= Your objective =
Take the listing below and print exactly the lines starting at the line containing "none -> cyan plate C5:C6 level 1" and ending at the line containing "none -> tan brick A10:A12 level 1", both ends included, and no others.

= Records shown =
-- Opening Marker --

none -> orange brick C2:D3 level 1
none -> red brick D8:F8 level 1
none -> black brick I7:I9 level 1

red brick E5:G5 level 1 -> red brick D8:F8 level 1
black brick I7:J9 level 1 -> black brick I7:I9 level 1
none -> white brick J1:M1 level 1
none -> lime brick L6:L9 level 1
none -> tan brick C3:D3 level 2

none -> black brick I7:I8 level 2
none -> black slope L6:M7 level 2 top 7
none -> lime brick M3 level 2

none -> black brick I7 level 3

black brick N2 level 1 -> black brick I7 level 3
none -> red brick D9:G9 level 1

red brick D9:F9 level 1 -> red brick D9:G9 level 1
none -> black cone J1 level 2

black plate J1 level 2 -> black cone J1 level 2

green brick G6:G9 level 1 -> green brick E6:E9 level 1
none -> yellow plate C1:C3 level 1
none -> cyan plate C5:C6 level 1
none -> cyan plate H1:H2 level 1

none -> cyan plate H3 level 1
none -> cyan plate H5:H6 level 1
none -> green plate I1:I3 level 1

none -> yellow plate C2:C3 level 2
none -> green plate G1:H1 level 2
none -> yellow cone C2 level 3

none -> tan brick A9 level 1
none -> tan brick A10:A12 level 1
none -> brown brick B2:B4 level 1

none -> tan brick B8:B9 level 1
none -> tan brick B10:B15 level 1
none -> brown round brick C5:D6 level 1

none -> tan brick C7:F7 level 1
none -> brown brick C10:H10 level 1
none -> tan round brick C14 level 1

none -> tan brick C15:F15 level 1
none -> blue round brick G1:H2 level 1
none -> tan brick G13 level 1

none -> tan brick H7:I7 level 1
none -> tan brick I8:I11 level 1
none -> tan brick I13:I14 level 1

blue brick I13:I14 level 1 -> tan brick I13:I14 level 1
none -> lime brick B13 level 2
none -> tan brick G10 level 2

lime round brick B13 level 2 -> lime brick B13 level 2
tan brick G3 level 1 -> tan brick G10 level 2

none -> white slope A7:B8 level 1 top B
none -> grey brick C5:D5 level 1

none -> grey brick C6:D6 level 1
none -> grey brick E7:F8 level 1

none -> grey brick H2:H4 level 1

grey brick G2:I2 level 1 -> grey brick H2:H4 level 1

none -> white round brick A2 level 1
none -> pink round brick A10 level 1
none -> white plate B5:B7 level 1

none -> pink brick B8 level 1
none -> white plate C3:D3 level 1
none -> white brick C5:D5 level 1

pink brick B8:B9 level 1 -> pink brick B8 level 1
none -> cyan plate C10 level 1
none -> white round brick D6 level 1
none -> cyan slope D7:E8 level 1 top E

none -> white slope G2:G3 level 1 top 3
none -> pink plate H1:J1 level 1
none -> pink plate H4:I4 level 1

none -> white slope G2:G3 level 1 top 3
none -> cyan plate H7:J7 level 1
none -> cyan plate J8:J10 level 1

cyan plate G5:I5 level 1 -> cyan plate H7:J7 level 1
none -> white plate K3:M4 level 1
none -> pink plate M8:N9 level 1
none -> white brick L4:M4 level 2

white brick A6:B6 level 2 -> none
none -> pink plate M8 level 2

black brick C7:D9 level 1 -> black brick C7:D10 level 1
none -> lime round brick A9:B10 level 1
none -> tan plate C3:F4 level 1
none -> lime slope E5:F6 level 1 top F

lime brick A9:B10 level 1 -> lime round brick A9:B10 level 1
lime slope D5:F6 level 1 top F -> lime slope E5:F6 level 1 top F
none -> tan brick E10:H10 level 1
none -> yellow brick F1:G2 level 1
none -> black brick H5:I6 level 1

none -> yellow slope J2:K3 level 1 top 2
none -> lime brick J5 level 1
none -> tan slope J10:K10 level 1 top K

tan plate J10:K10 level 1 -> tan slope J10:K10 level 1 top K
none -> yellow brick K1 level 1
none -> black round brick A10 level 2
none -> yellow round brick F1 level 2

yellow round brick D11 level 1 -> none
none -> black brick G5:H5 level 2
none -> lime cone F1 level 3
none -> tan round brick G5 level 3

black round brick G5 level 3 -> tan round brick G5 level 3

-- Closing Marker --

= Response =
none -> cyan plate C5:C6 level 1
none -> cyan plate H1:H2 level 1

none -> cyan plate H3 level 1
none -> cyan plate H5:H6 level 1
none -> green plate I1:I3 level 1

none -> yellow plate C2:C3 level 2
none -> green plate G1:H1 level 2
none -> yellow cone C2 level 3

none -> tan brick A9 level 1
none -> tan brick A10:A12 level 1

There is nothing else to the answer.